■ WHAT THE TASK REQUIRES: Please state how many lines in the records below contain the word "camera"; the number alone is the answer.

■ INPUT:

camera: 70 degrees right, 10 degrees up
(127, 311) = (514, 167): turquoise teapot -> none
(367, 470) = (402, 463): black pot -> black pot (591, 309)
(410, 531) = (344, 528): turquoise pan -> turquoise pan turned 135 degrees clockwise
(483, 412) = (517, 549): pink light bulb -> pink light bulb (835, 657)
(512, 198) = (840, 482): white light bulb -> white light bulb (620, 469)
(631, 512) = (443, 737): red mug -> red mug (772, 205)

==

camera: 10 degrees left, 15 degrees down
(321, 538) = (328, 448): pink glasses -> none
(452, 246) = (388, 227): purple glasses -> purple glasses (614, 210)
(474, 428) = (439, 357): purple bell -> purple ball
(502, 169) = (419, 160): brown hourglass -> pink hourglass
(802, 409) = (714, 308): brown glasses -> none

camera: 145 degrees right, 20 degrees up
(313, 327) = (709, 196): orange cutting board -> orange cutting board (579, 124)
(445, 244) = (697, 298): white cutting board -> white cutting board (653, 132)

■ WRITTEN ANSWER: 3